▶ _WRITTEN TASK_: In the listing below, locate the line with "[(307,145),(326,175),(347,163),(326,131),(307,145)]" and the line with "[(63,207),(88,246),(143,210),(118,171),(63,207)]", then output both and everything between them exactly, minus any pictures.

▶ _WORKING DATA_:
= = = = = = =
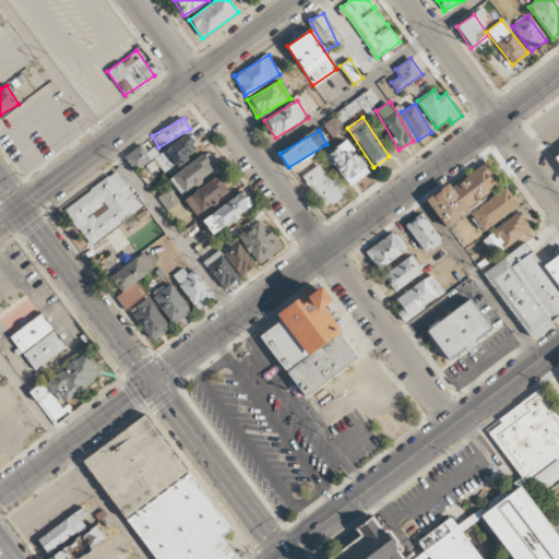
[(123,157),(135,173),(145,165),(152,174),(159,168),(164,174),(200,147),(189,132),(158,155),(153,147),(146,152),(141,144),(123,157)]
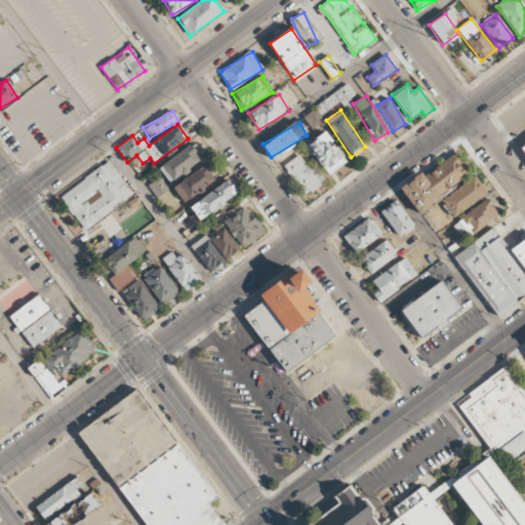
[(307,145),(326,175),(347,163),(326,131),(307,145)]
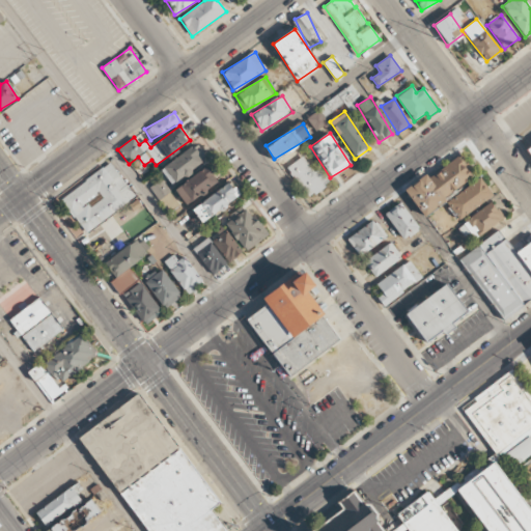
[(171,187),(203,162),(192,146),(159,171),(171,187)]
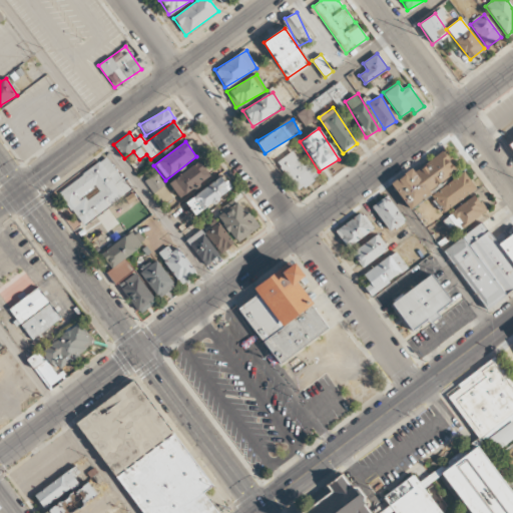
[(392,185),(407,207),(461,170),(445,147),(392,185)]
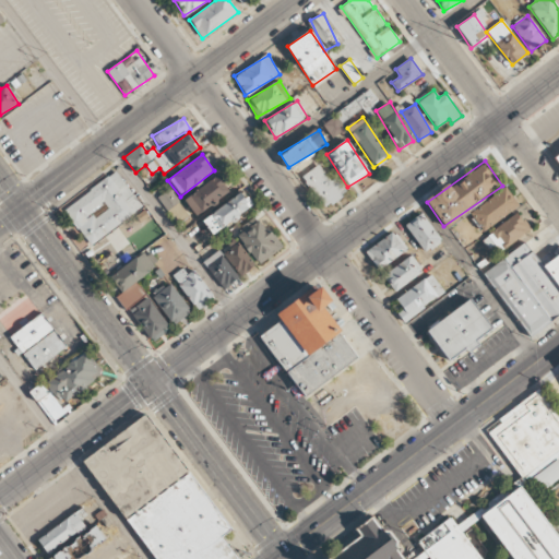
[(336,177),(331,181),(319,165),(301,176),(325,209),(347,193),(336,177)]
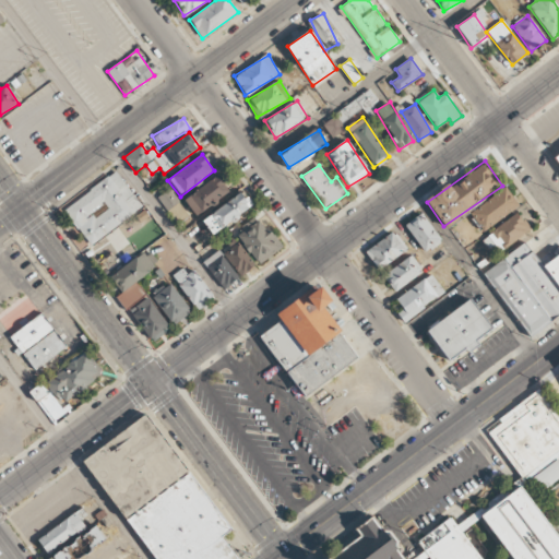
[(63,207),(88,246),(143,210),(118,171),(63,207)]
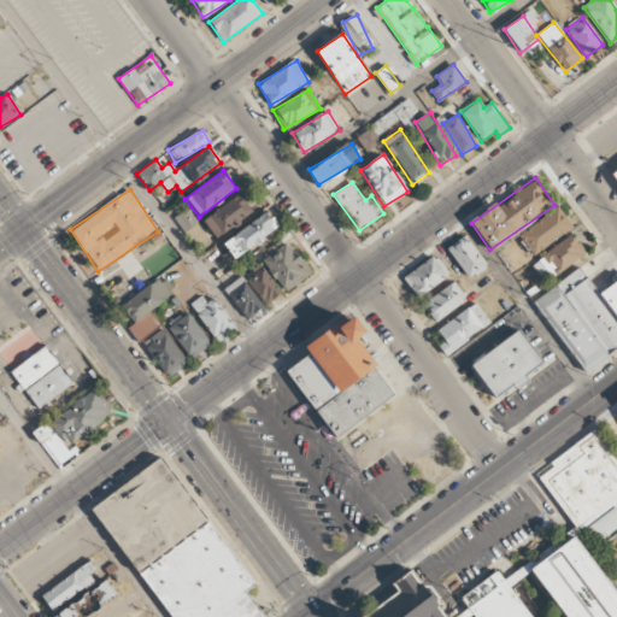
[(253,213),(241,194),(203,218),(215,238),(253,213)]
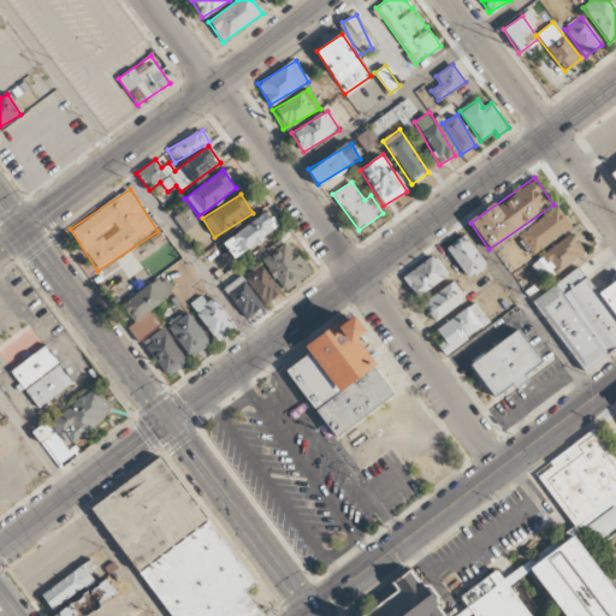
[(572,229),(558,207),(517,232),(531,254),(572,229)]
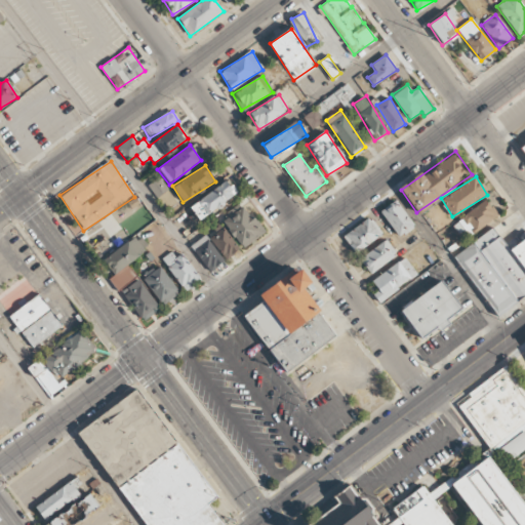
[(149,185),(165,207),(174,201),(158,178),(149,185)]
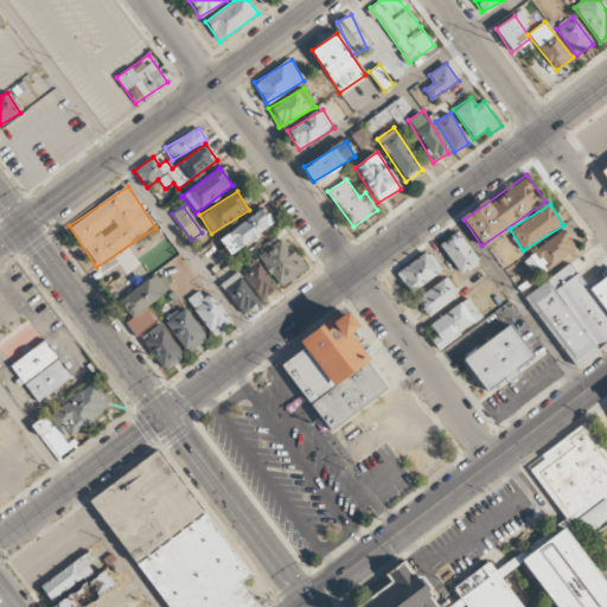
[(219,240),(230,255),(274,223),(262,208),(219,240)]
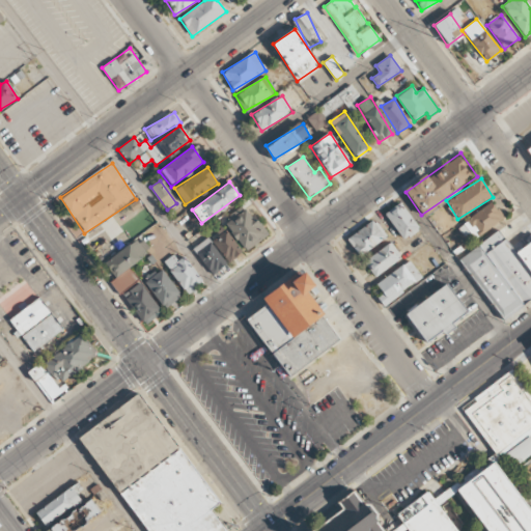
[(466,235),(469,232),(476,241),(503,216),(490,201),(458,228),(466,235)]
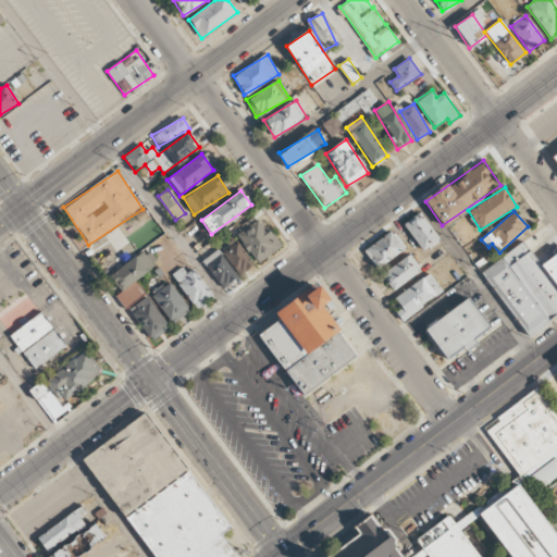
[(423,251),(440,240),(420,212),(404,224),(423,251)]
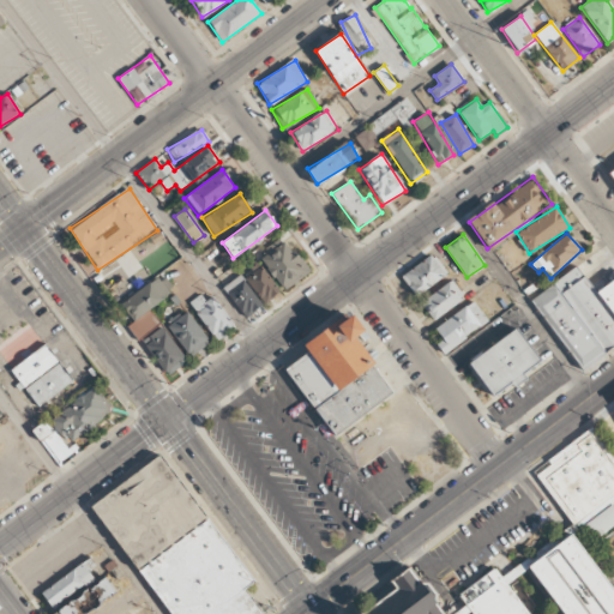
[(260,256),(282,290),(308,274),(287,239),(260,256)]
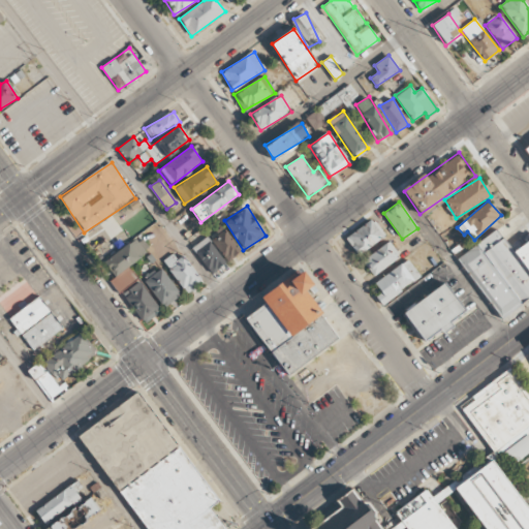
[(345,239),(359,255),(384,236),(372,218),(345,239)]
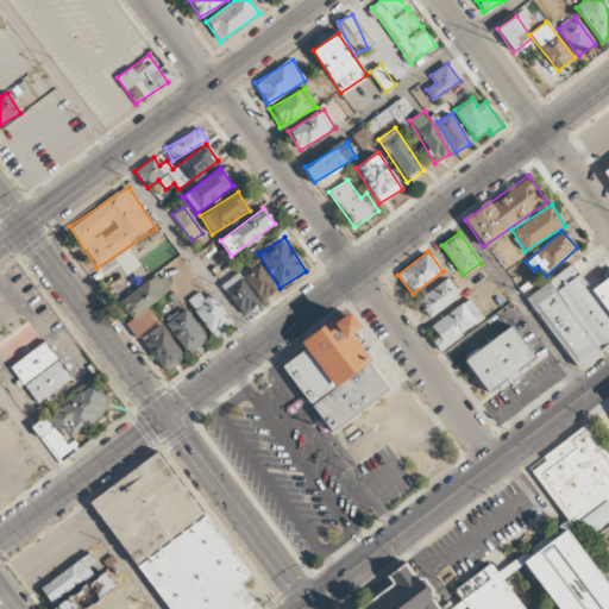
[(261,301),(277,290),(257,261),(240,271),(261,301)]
= = = = = = =
▶ _RESPONSE BOX_:
[(307,145),(326,175),(347,163),(326,131),(307,145)]
[(171,187),(203,162),(192,146),(159,171),(171,187)]
[(392,185),(407,207),(461,170),(445,147),(392,185)]
[(336,177),(331,181),(319,165),(301,176),(325,209),(347,193),(336,177)]
[(63,207),(88,246),(143,210),(118,171),(63,207)]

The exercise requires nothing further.